§ Task data:

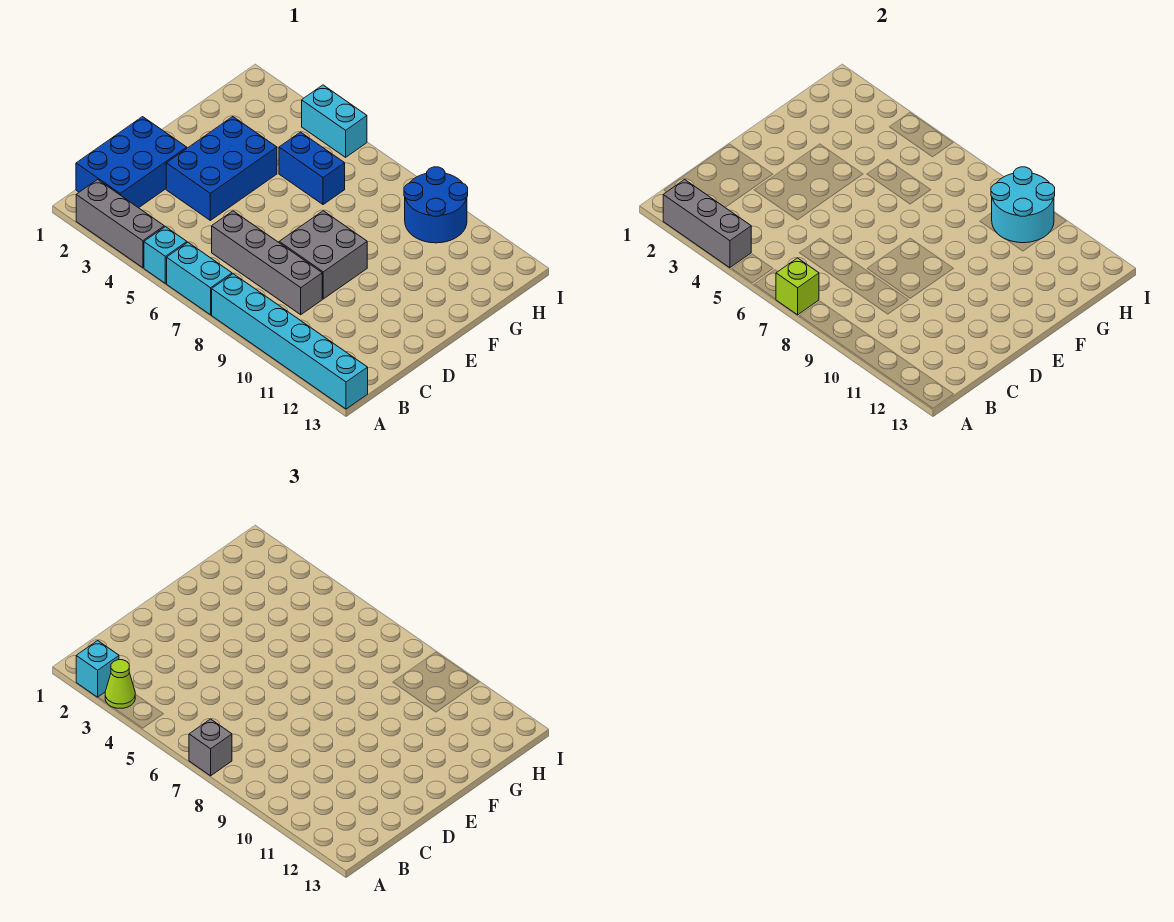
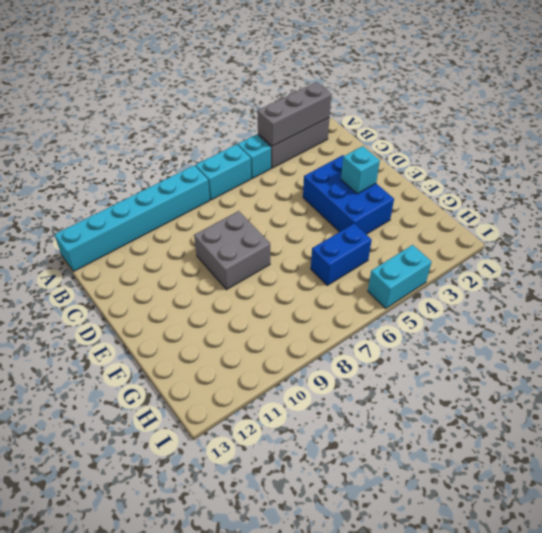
cyan brick E3 level 2 -> cyan brick A2 level 3
none -> blue brick B1:D2 level 1
none -> grey brick C6:C9 level 1
none -> blue round brick H9:I10 level 1

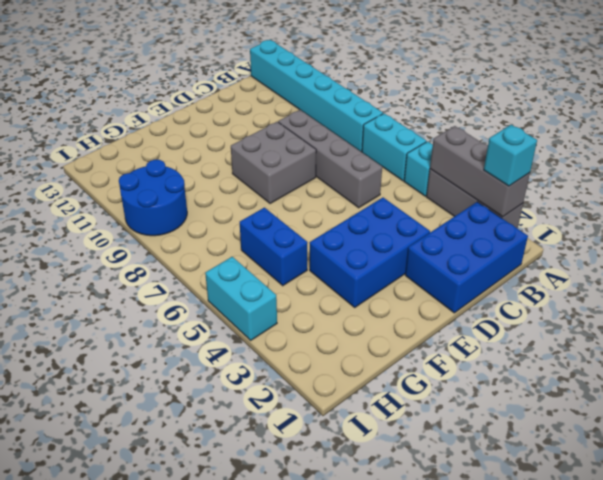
none -> lime brick A7 level 2
none -> cyan round brick H9:I10 level 2
none -> lime cone A3 level 3

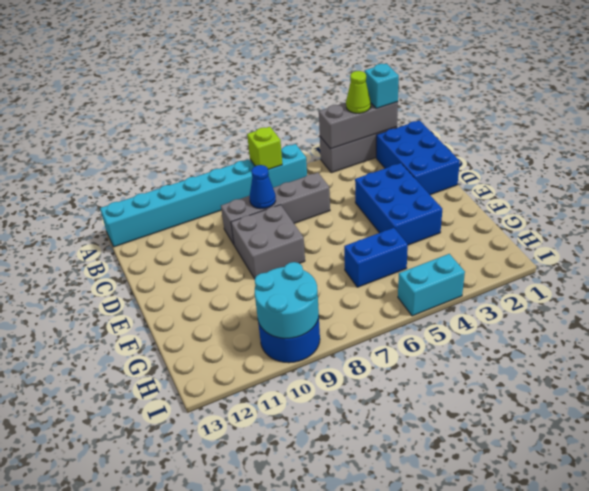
blue cone C8 level 2 -> none
none -> cyan brick A5 level 1
none -> grey brick A7 level 3

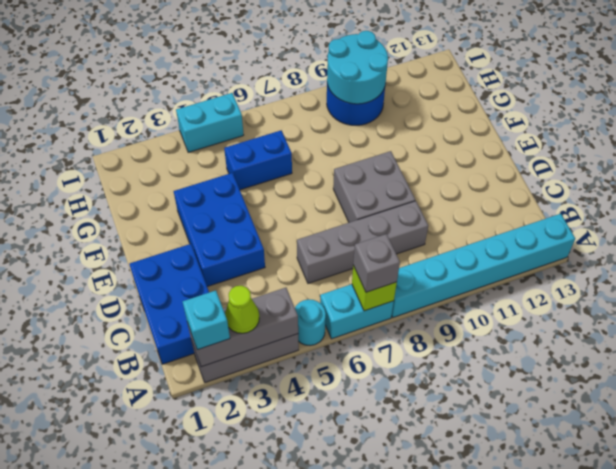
cyan round brick A5 level 1 -> cyan brick A5 level 1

§ Task description:
An exact, image-free transcription of all the records above is needed.

§ Output below:
cyan brick E3 level 2 -> cyan brick A2 level 3
none -> blue brick B1:D2 level 1
none -> grey brick C6:C9 level 1
none -> blue round brick H9:I10 level 1

none -> lime brick A7 level 2
none -> cyan round brick H9:I10 level 2
none -> lime cone A3 level 3

blue cone C8 level 2 -> none
none -> cyan brick A5 level 1
none -> grey brick A7 level 3

cyan round brick A5 level 1 -> cyan brick A5 level 1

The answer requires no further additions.